**Action item:** Where does the string "gray" occur in the entries below? Copy every line where it does.

Stored items:
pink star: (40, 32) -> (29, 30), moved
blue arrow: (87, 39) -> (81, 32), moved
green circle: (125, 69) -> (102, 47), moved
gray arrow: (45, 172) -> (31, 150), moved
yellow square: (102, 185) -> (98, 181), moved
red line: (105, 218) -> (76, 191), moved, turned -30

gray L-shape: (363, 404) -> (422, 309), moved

**Solution to the exercise:**
gray arrow: (45, 172) -> (31, 150), moved
gray L-shape: (363, 404) -> (422, 309), moved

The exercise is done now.